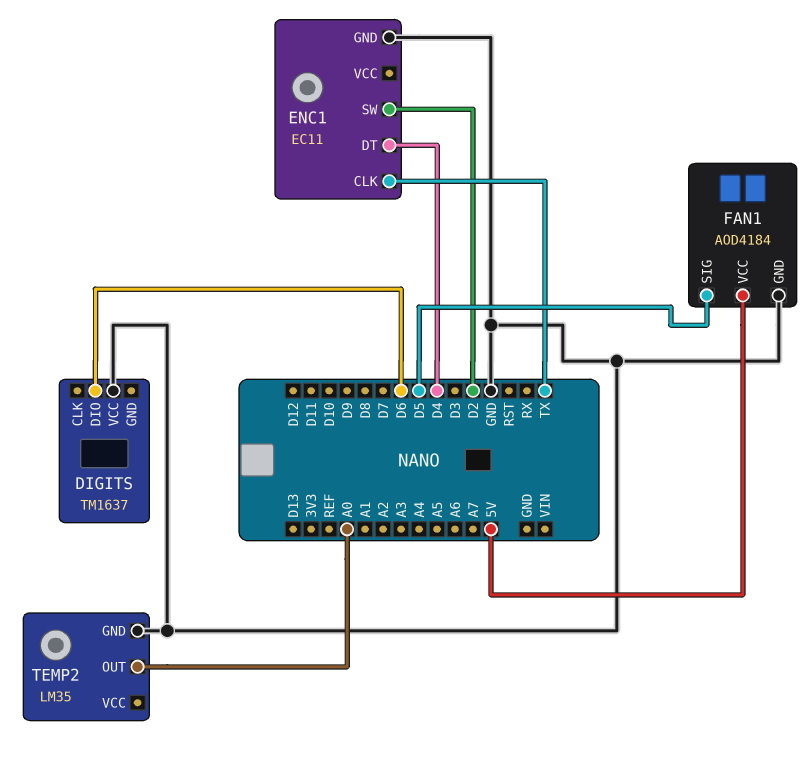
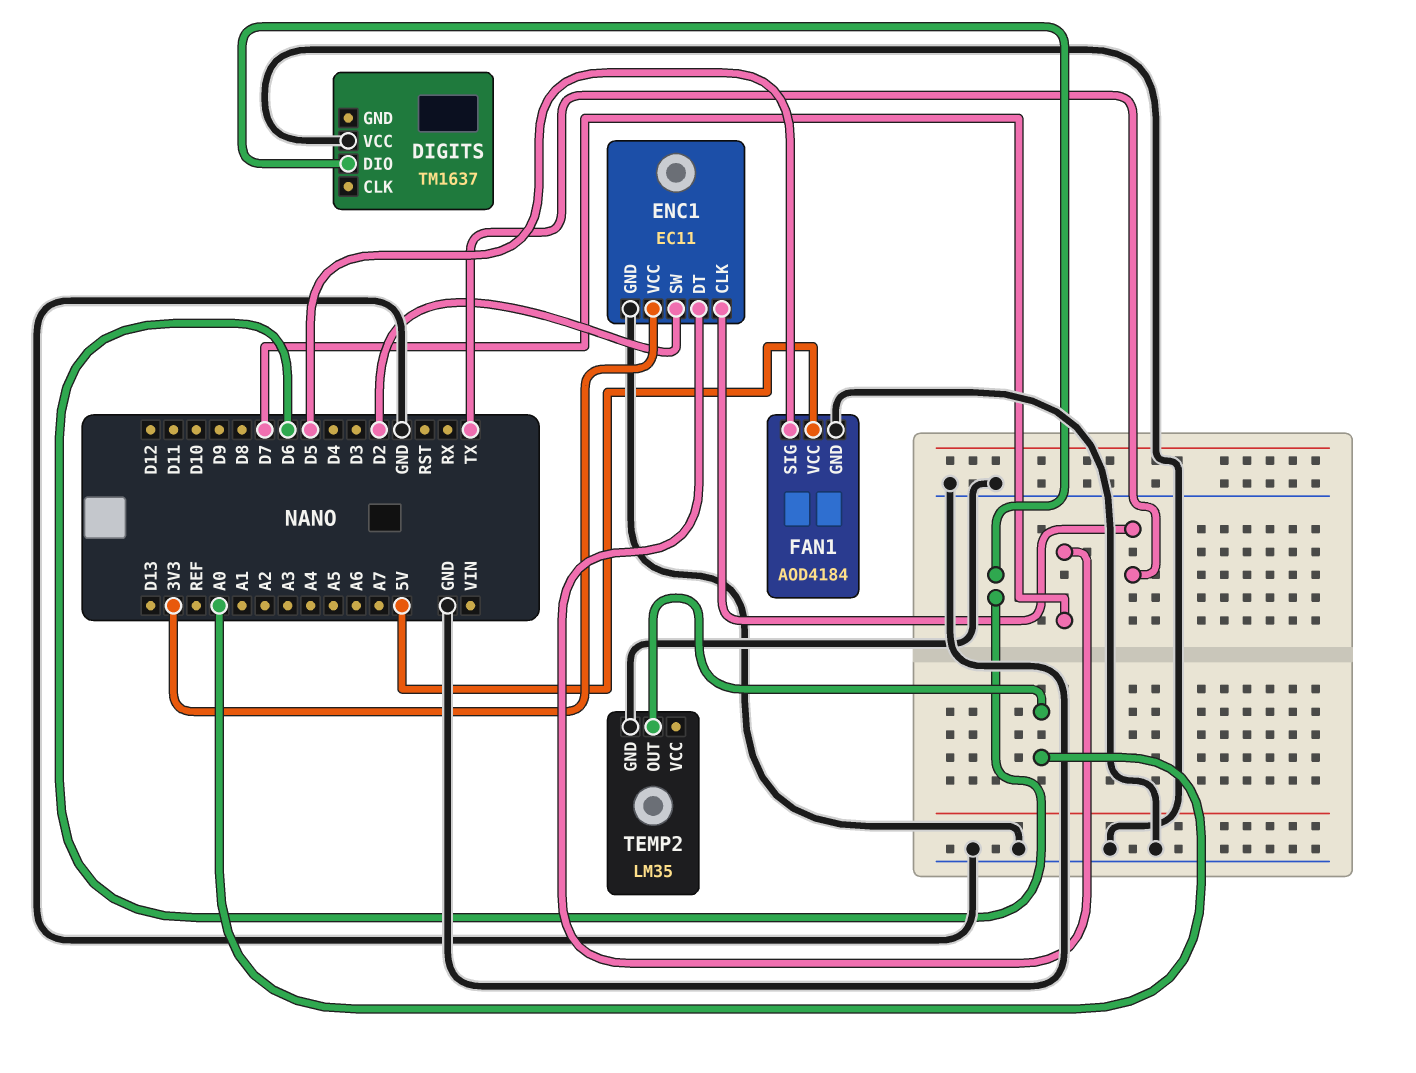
ENC1 pin DT: D4 -> D7
ENC1 pin VCC: none -> 3V3

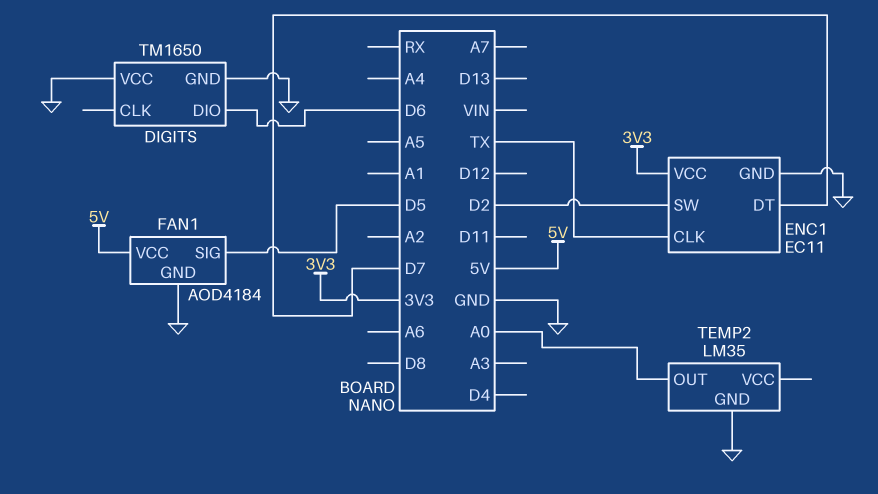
DIGITS: TM1637 -> TM1650
DIGITS pin GND: none -> GND

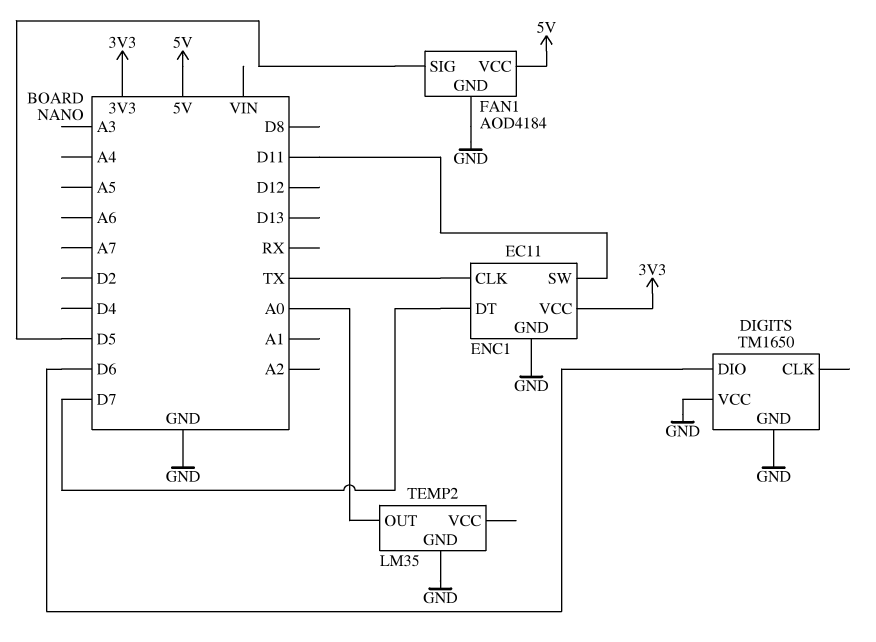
ENC1 pin SW: D2 -> D11

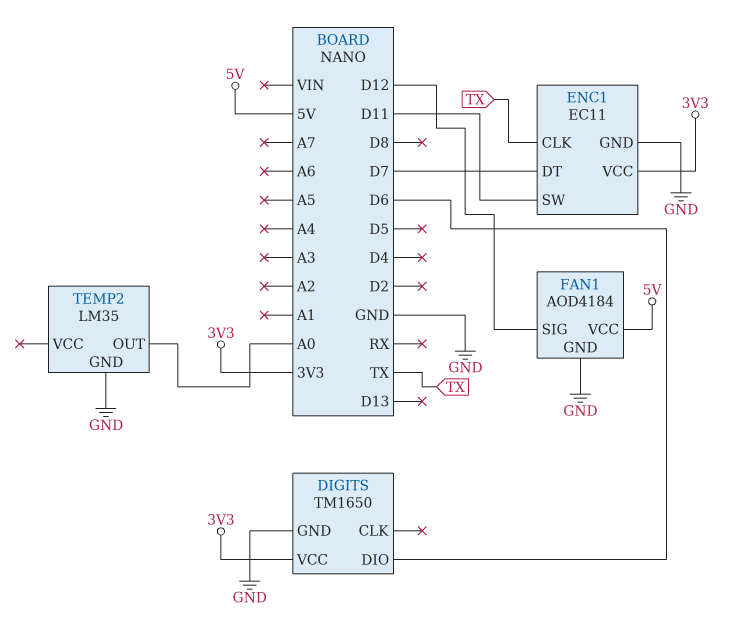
DIGITS pin VCC: GND -> 3V3
FAN1 pin SIG: D5 -> D12

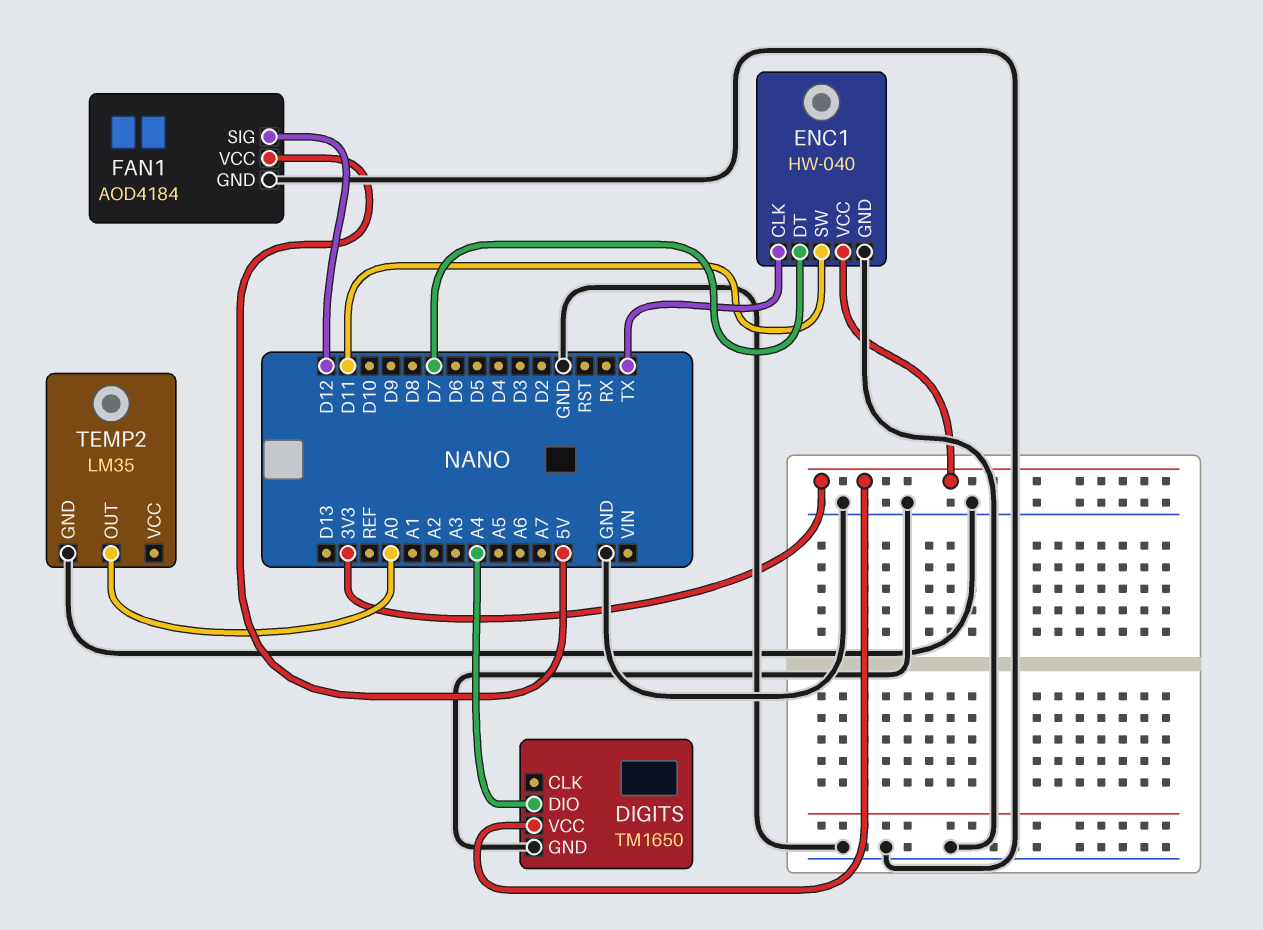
DIGITS pin DIO: D6 -> A4
ENC1: EC11 -> HW-040

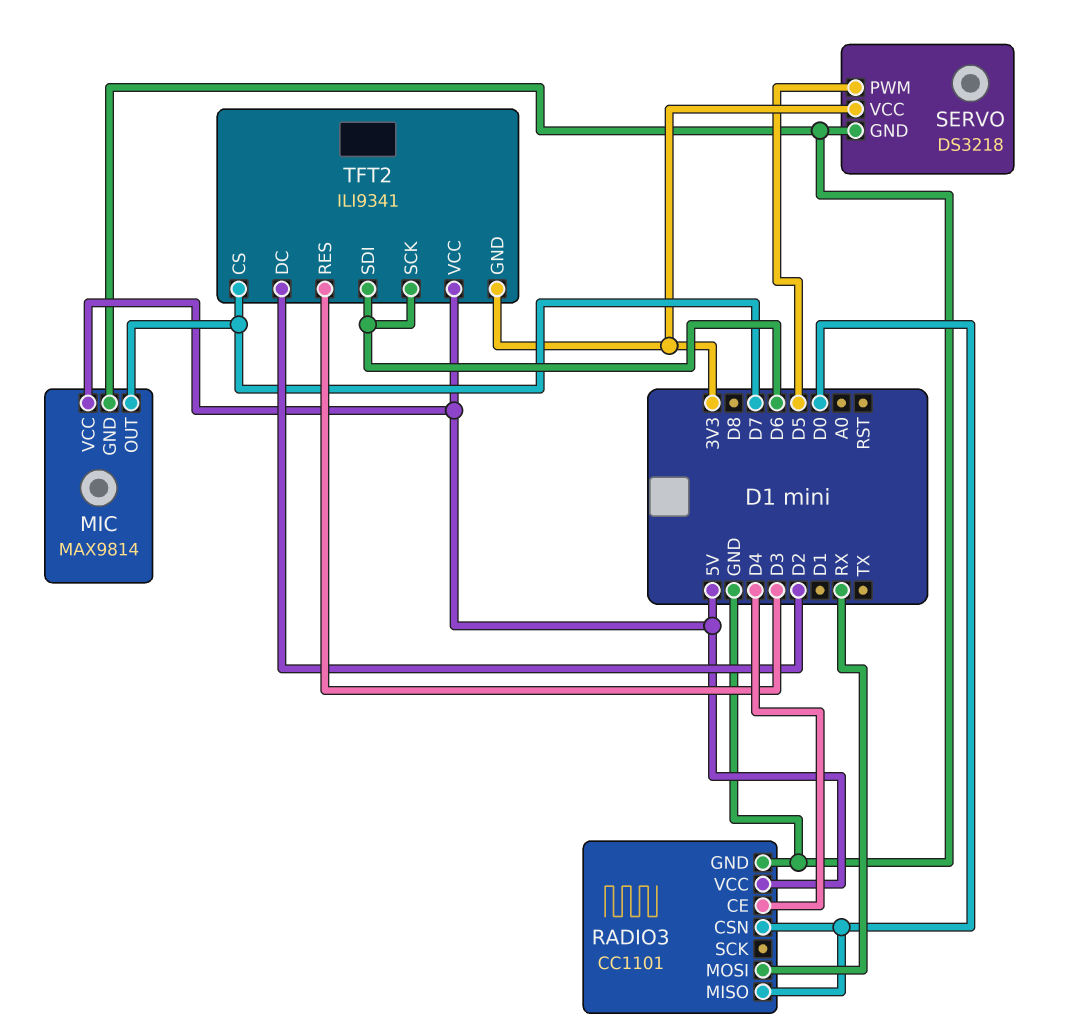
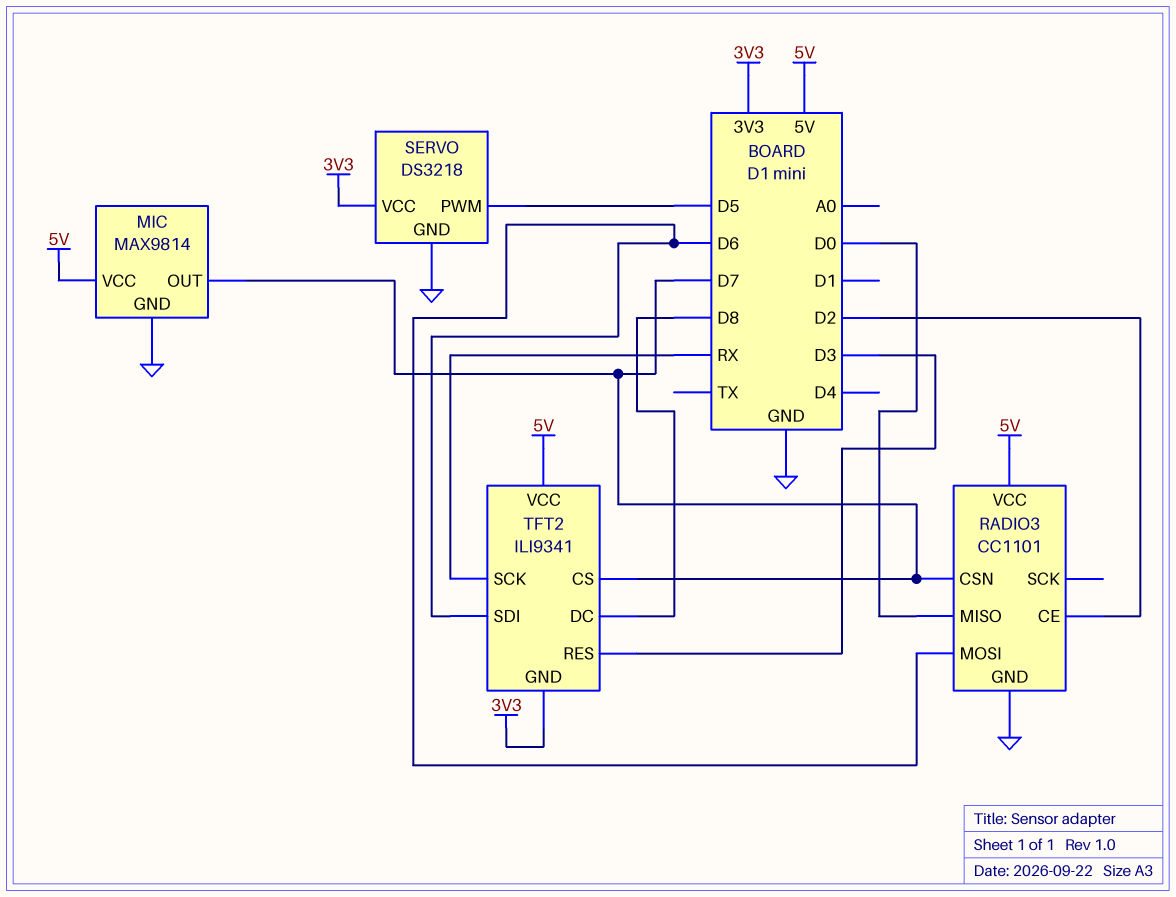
RADIO3 pin CE: D4 -> D2
RADIO3 pin CSN: D0 -> D7
RADIO3 pin MOSI: RX -> D6
TFT2 pin DC: D2 -> D8
TFT2 pin SCK: D6 -> RX

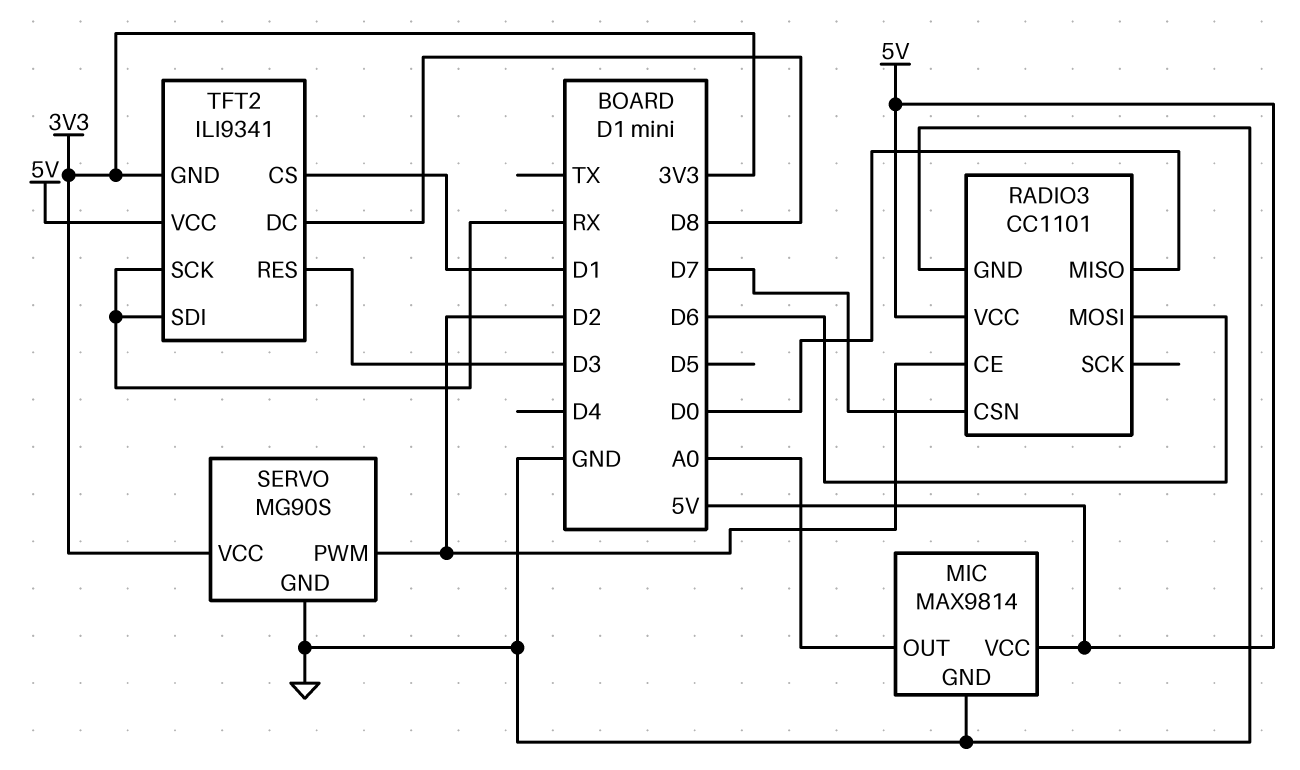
MIC pin OUT: D7 -> A0
SERVO: DS3218 -> MG90S
SERVO pin PWM: D5 -> D2
TFT2 pin CS: D7 -> D1
TFT2 pin SDI: D6 -> RX

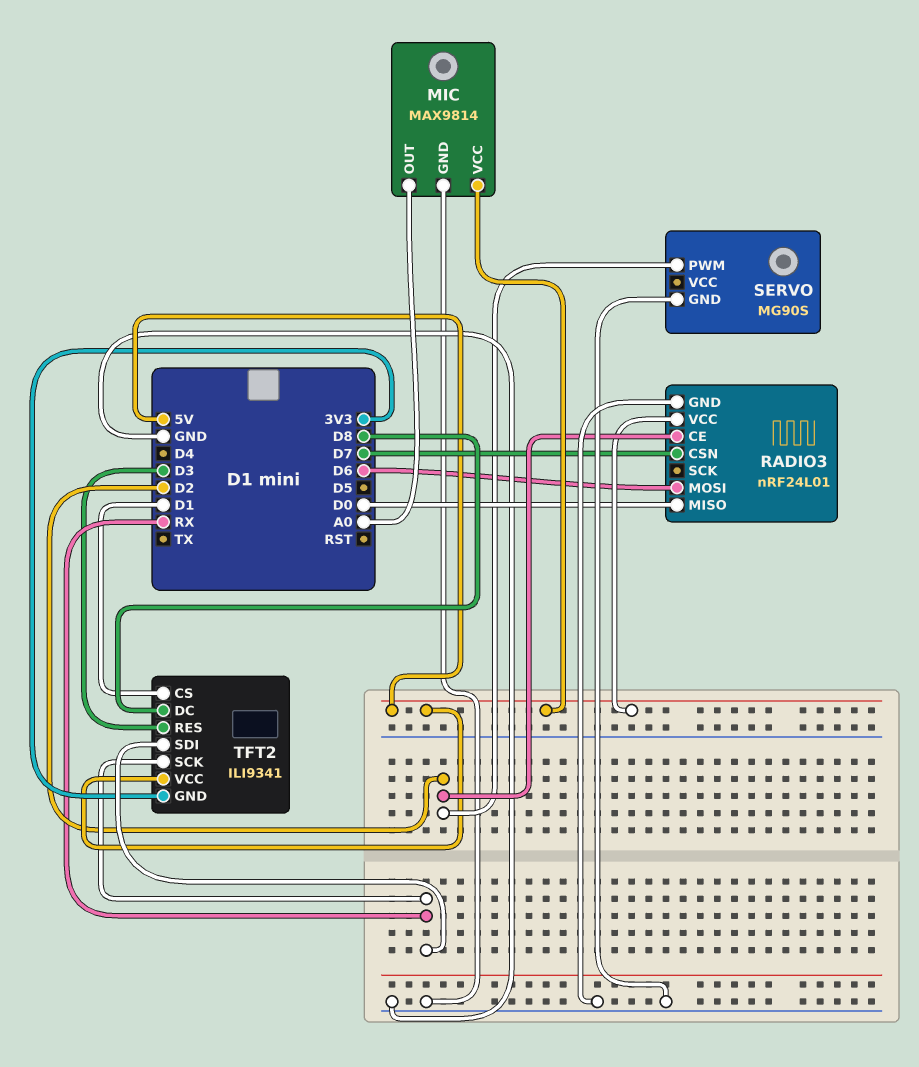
RADIO3: CC1101 -> nRF24L01
SERVO pin VCC: 3V3 -> none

DIRECTIONS:
Without including any picture, reproduce all of the material exactly.

EXERCISE SOLUTION:
ENC1 pin DT: D4 -> D7
ENC1 pin VCC: none -> 3V3

DIGITS: TM1637 -> TM1650
DIGITS pin GND: none -> GND

ENC1 pin SW: D2 -> D11

DIGITS pin VCC: GND -> 3V3
FAN1 pin SIG: D5 -> D12

DIGITS pin DIO: D6 -> A4
ENC1: EC11 -> HW-040

RADIO3 pin CE: D4 -> D2
RADIO3 pin CSN: D0 -> D7
RADIO3 pin MOSI: RX -> D6
TFT2 pin DC: D2 -> D8
TFT2 pin SCK: D6 -> RX

MIC pin OUT: D7 -> A0
SERVO: DS3218 -> MG90S
SERVO pin PWM: D5 -> D2
TFT2 pin CS: D7 -> D1
TFT2 pin SDI: D6 -> RX

RADIO3: CC1101 -> nRF24L01
SERVO pin VCC: 3V3 -> none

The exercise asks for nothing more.